*** Begin section ***

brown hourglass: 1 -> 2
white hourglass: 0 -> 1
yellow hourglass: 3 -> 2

*** End section ***
*** Begin section ***

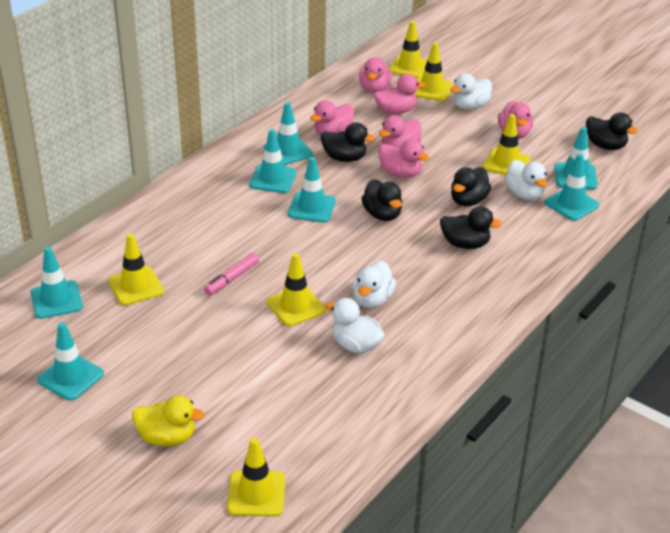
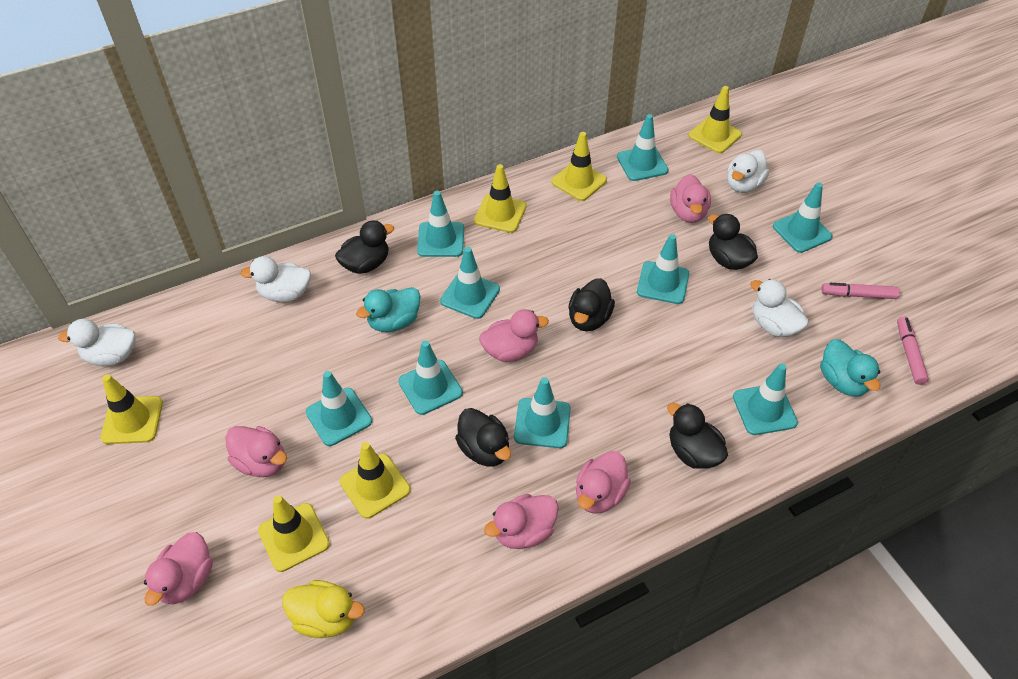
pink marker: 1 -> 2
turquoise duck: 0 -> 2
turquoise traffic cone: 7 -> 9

*** End section ***

**REQUIRED ACTION:**
Give the number of lines in the listing that contain the string "turquoise". Write nothing else.

**WRITTEN ANSWER:**
2